### EXERCISE REQUIREMENTS
Reproduce the lines of the entries below, beginning at the line that contains "black triangle: rotated 30" and stopping after the line that contains "orange cross: rotated 12 degrees clockwise", and omit the picture lines from your answer.

--- Start of MATERIAL ---

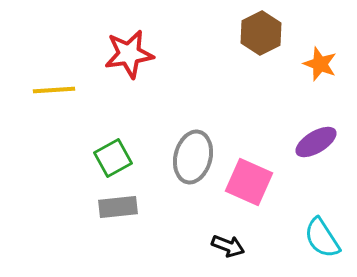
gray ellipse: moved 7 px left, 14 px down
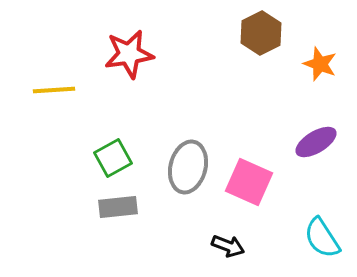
gray ellipse: moved 5 px left, 10 px down
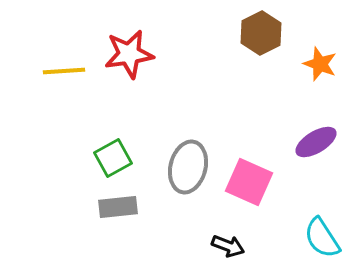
yellow line: moved 10 px right, 19 px up
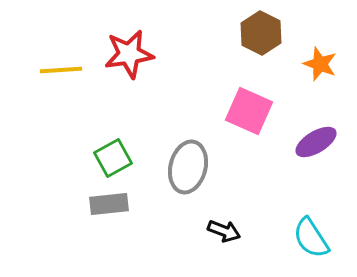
brown hexagon: rotated 6 degrees counterclockwise
yellow line: moved 3 px left, 1 px up
pink square: moved 71 px up
gray rectangle: moved 9 px left, 3 px up
cyan semicircle: moved 11 px left
black arrow: moved 4 px left, 15 px up
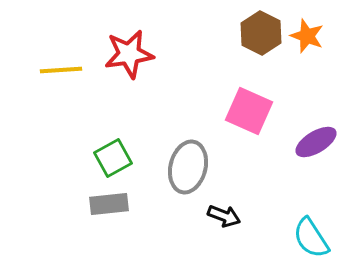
orange star: moved 13 px left, 28 px up
black arrow: moved 15 px up
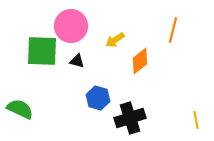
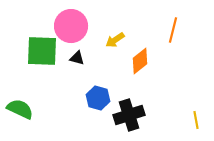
black triangle: moved 3 px up
black cross: moved 1 px left, 3 px up
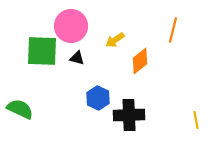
blue hexagon: rotated 10 degrees clockwise
black cross: rotated 16 degrees clockwise
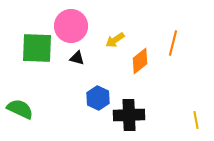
orange line: moved 13 px down
green square: moved 5 px left, 3 px up
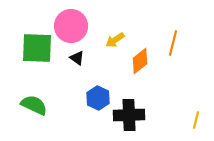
black triangle: rotated 21 degrees clockwise
green semicircle: moved 14 px right, 4 px up
yellow line: rotated 24 degrees clockwise
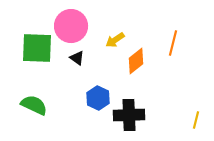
orange diamond: moved 4 px left
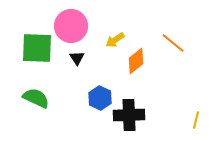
orange line: rotated 65 degrees counterclockwise
black triangle: rotated 21 degrees clockwise
blue hexagon: moved 2 px right
green semicircle: moved 2 px right, 7 px up
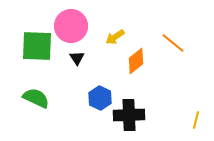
yellow arrow: moved 3 px up
green square: moved 2 px up
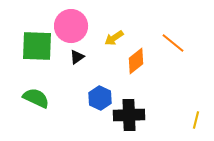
yellow arrow: moved 1 px left, 1 px down
black triangle: moved 1 px up; rotated 28 degrees clockwise
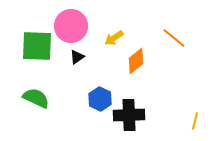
orange line: moved 1 px right, 5 px up
blue hexagon: moved 1 px down
yellow line: moved 1 px left, 1 px down
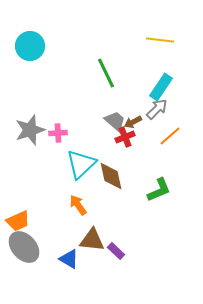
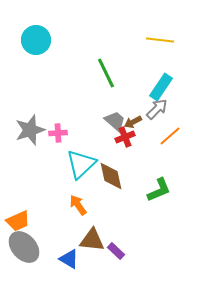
cyan circle: moved 6 px right, 6 px up
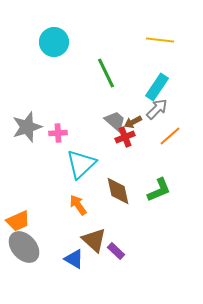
cyan circle: moved 18 px right, 2 px down
cyan rectangle: moved 4 px left
gray star: moved 3 px left, 3 px up
brown diamond: moved 7 px right, 15 px down
brown triangle: moved 2 px right; rotated 36 degrees clockwise
blue triangle: moved 5 px right
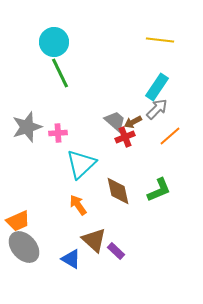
green line: moved 46 px left
blue triangle: moved 3 px left
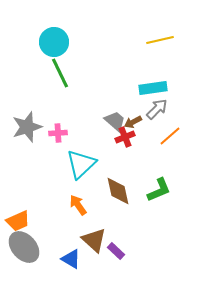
yellow line: rotated 20 degrees counterclockwise
cyan rectangle: moved 4 px left, 1 px down; rotated 48 degrees clockwise
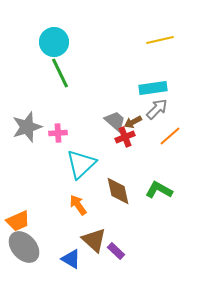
green L-shape: rotated 128 degrees counterclockwise
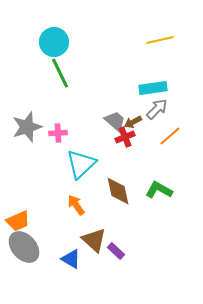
orange arrow: moved 2 px left
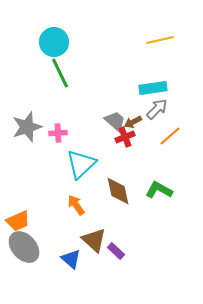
blue triangle: rotated 10 degrees clockwise
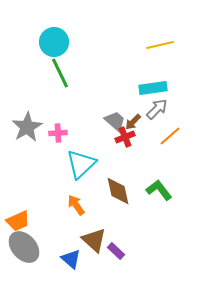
yellow line: moved 5 px down
brown arrow: rotated 18 degrees counterclockwise
gray star: rotated 12 degrees counterclockwise
green L-shape: rotated 24 degrees clockwise
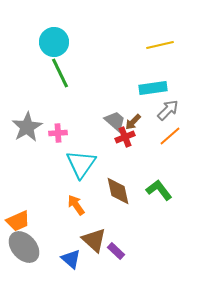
gray arrow: moved 11 px right, 1 px down
cyan triangle: rotated 12 degrees counterclockwise
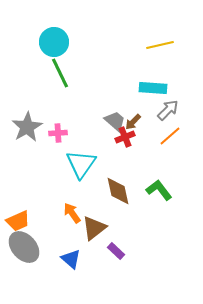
cyan rectangle: rotated 12 degrees clockwise
orange arrow: moved 4 px left, 8 px down
brown triangle: moved 12 px up; rotated 40 degrees clockwise
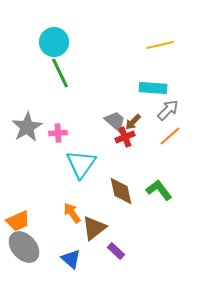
brown diamond: moved 3 px right
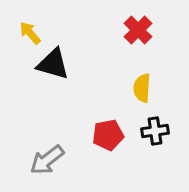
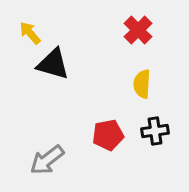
yellow semicircle: moved 4 px up
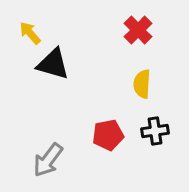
gray arrow: moved 1 px right; rotated 15 degrees counterclockwise
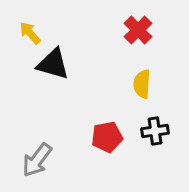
red pentagon: moved 1 px left, 2 px down
gray arrow: moved 11 px left
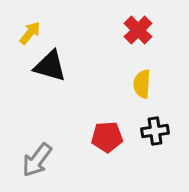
yellow arrow: rotated 80 degrees clockwise
black triangle: moved 3 px left, 2 px down
red pentagon: rotated 8 degrees clockwise
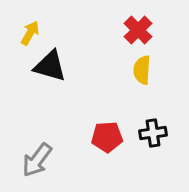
yellow arrow: rotated 10 degrees counterclockwise
yellow semicircle: moved 14 px up
black cross: moved 2 px left, 2 px down
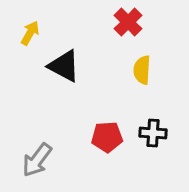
red cross: moved 10 px left, 8 px up
black triangle: moved 14 px right; rotated 12 degrees clockwise
black cross: rotated 12 degrees clockwise
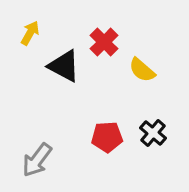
red cross: moved 24 px left, 20 px down
yellow semicircle: rotated 52 degrees counterclockwise
black cross: rotated 36 degrees clockwise
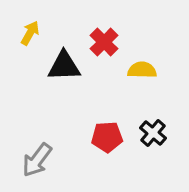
black triangle: rotated 30 degrees counterclockwise
yellow semicircle: rotated 140 degrees clockwise
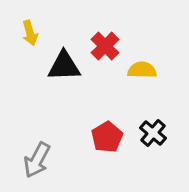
yellow arrow: rotated 135 degrees clockwise
red cross: moved 1 px right, 4 px down
red pentagon: rotated 28 degrees counterclockwise
gray arrow: rotated 9 degrees counterclockwise
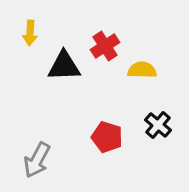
yellow arrow: rotated 20 degrees clockwise
red cross: rotated 12 degrees clockwise
black cross: moved 5 px right, 8 px up
red pentagon: rotated 24 degrees counterclockwise
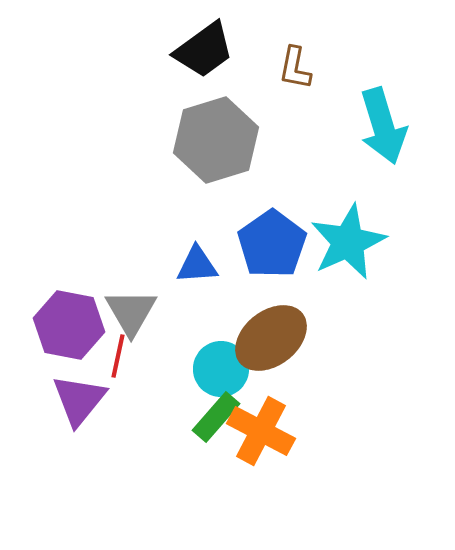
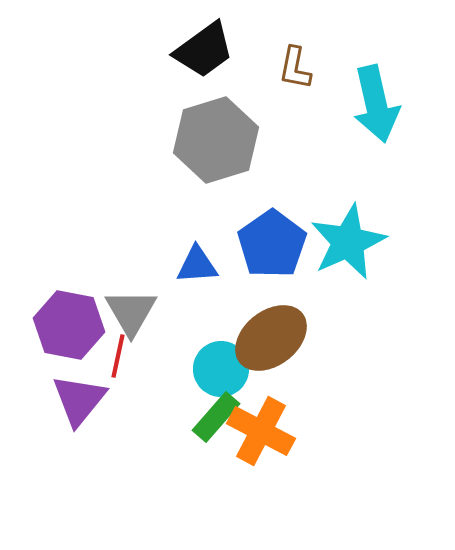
cyan arrow: moved 7 px left, 22 px up; rotated 4 degrees clockwise
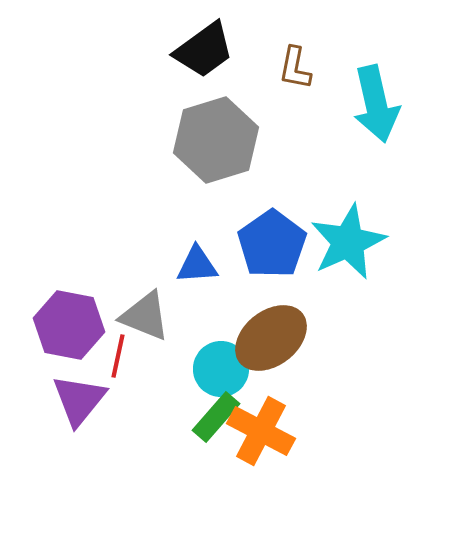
gray triangle: moved 14 px right, 4 px down; rotated 38 degrees counterclockwise
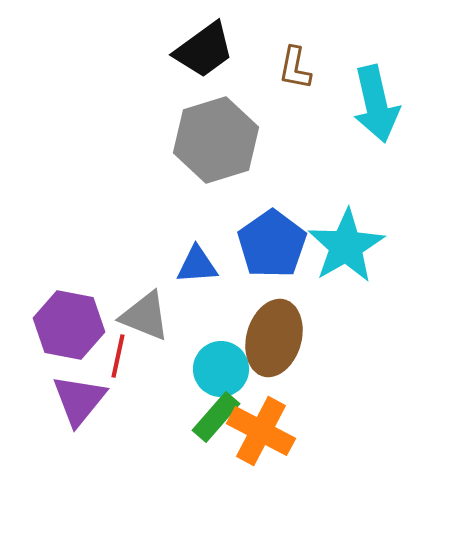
cyan star: moved 2 px left, 4 px down; rotated 6 degrees counterclockwise
brown ellipse: moved 3 px right; rotated 36 degrees counterclockwise
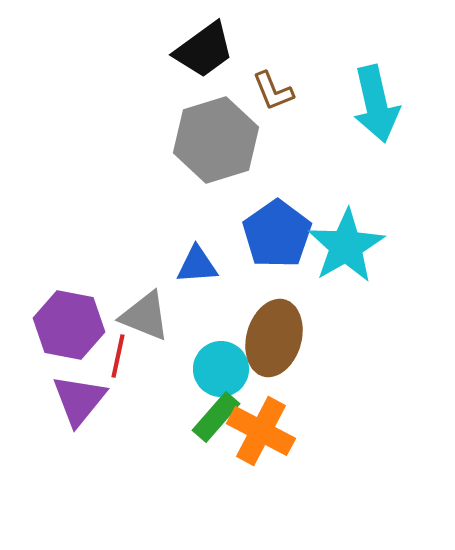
brown L-shape: moved 22 px left, 23 px down; rotated 33 degrees counterclockwise
blue pentagon: moved 5 px right, 10 px up
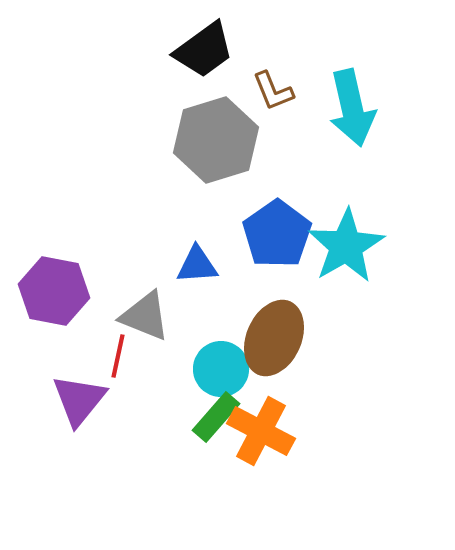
cyan arrow: moved 24 px left, 4 px down
purple hexagon: moved 15 px left, 34 px up
brown ellipse: rotated 8 degrees clockwise
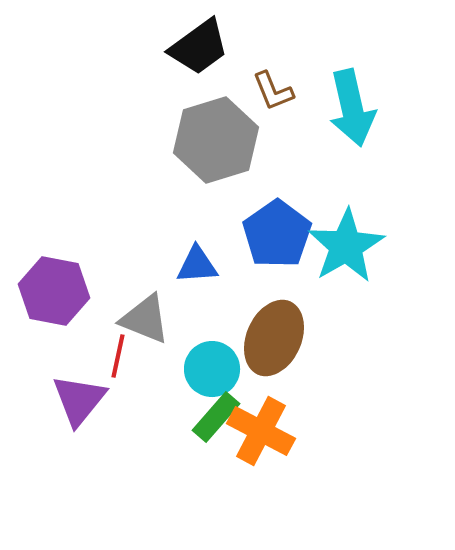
black trapezoid: moved 5 px left, 3 px up
gray triangle: moved 3 px down
cyan circle: moved 9 px left
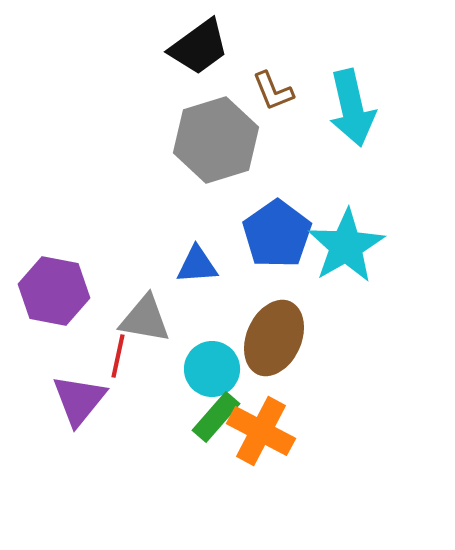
gray triangle: rotated 12 degrees counterclockwise
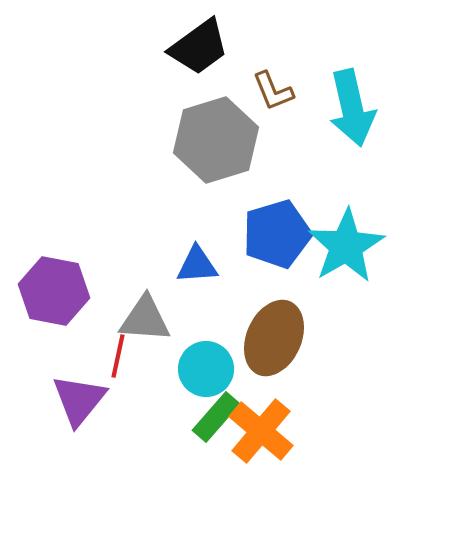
blue pentagon: rotated 18 degrees clockwise
gray triangle: rotated 6 degrees counterclockwise
cyan circle: moved 6 px left
orange cross: rotated 12 degrees clockwise
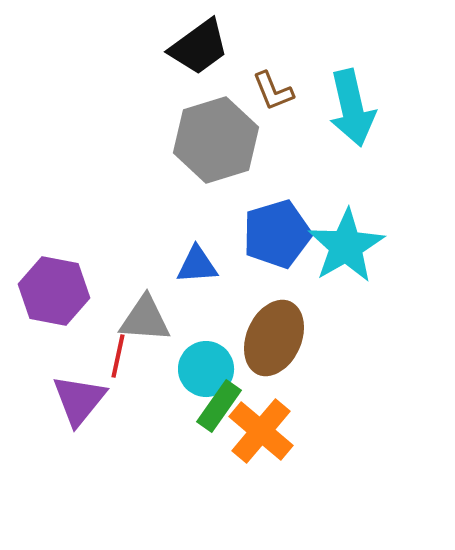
green rectangle: moved 3 px right, 11 px up; rotated 6 degrees counterclockwise
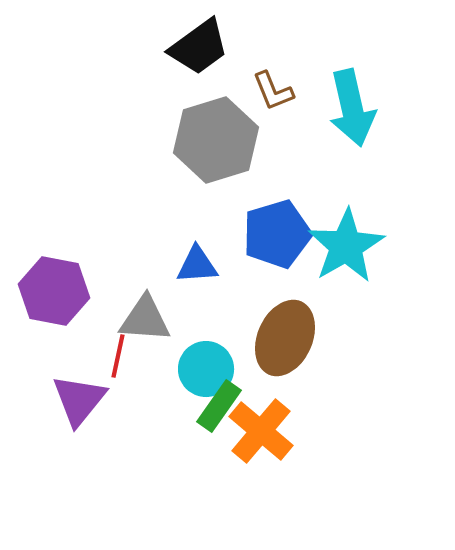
brown ellipse: moved 11 px right
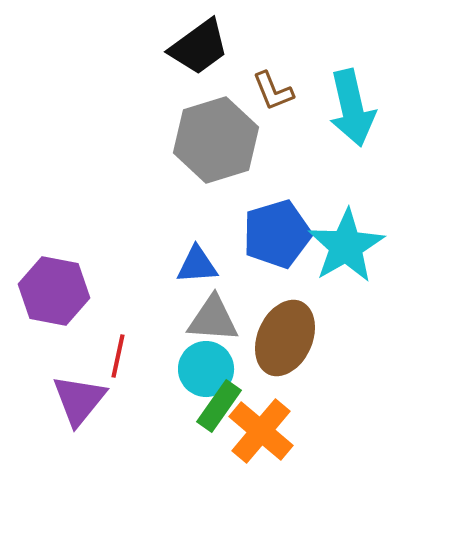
gray triangle: moved 68 px right
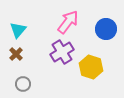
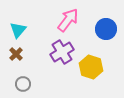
pink arrow: moved 2 px up
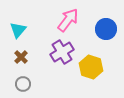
brown cross: moved 5 px right, 3 px down
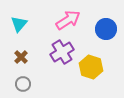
pink arrow: rotated 20 degrees clockwise
cyan triangle: moved 1 px right, 6 px up
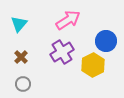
blue circle: moved 12 px down
yellow hexagon: moved 2 px right, 2 px up; rotated 15 degrees clockwise
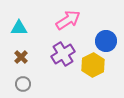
cyan triangle: moved 4 px down; rotated 48 degrees clockwise
purple cross: moved 1 px right, 2 px down
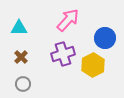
pink arrow: rotated 15 degrees counterclockwise
blue circle: moved 1 px left, 3 px up
purple cross: rotated 15 degrees clockwise
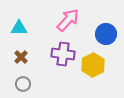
blue circle: moved 1 px right, 4 px up
purple cross: rotated 25 degrees clockwise
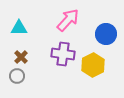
gray circle: moved 6 px left, 8 px up
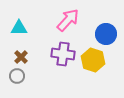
yellow hexagon: moved 5 px up; rotated 15 degrees counterclockwise
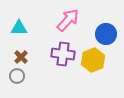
yellow hexagon: rotated 20 degrees clockwise
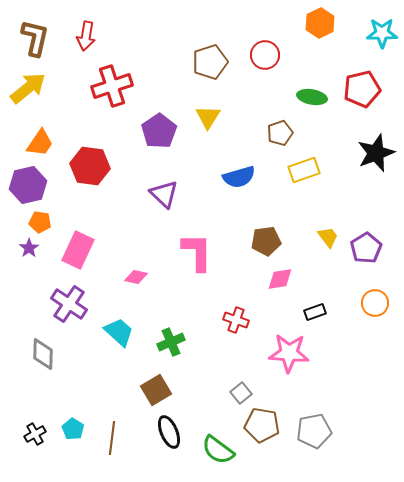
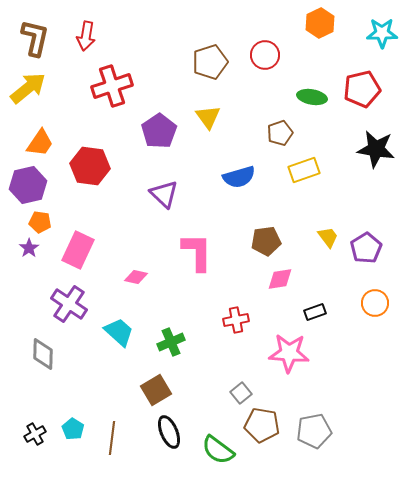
yellow triangle at (208, 117): rotated 8 degrees counterclockwise
black star at (376, 153): moved 4 px up; rotated 30 degrees clockwise
red cross at (236, 320): rotated 30 degrees counterclockwise
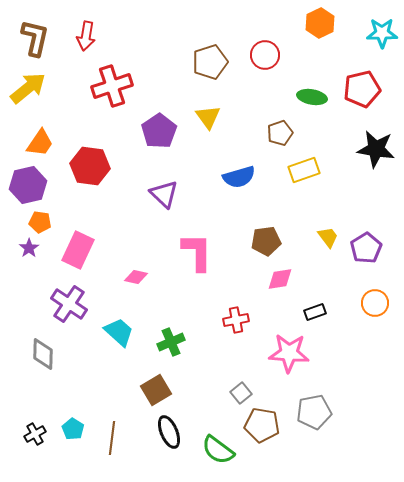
gray pentagon at (314, 431): moved 19 px up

--- End of MATERIAL ---

### WRITTEN RESPONSE
black triangle: rotated 30 degrees counterclockwise
yellow semicircle: rotated 140 degrees clockwise
yellow arrow: rotated 135 degrees clockwise
red cross: moved 1 px right, 4 px down
red pentagon: rotated 28 degrees counterclockwise
gray arrow: rotated 9 degrees counterclockwise
yellow arrow: rotated 20 degrees clockwise
red cross: rotated 12 degrees clockwise
black cross: moved 5 px right, 8 px up
red pentagon: rotated 24 degrees counterclockwise
cyan arrow: moved 7 px left, 22 px up; rotated 4 degrees clockwise
gray triangle: moved 14 px right, 4 px down; rotated 38 degrees counterclockwise
cyan star: moved 2 px left, 4 px down; rotated 6 degrees counterclockwise
brown ellipse: moved 3 px right; rotated 36 degrees counterclockwise
brown L-shape: moved 22 px left, 23 px down; rotated 33 degrees counterclockwise
blue pentagon: moved 5 px right, 10 px up
cyan arrow: moved 24 px left, 4 px down
purple hexagon: moved 15 px left, 34 px up
brown ellipse: rotated 8 degrees clockwise
black trapezoid: moved 5 px left, 3 px up
gray triangle: moved 3 px down
cyan circle: moved 9 px left
gray triangle: rotated 12 degrees counterclockwise
blue pentagon: rotated 18 degrees clockwise
gray triangle: rotated 6 degrees counterclockwise
cyan circle: moved 6 px left
orange cross: rotated 12 degrees clockwise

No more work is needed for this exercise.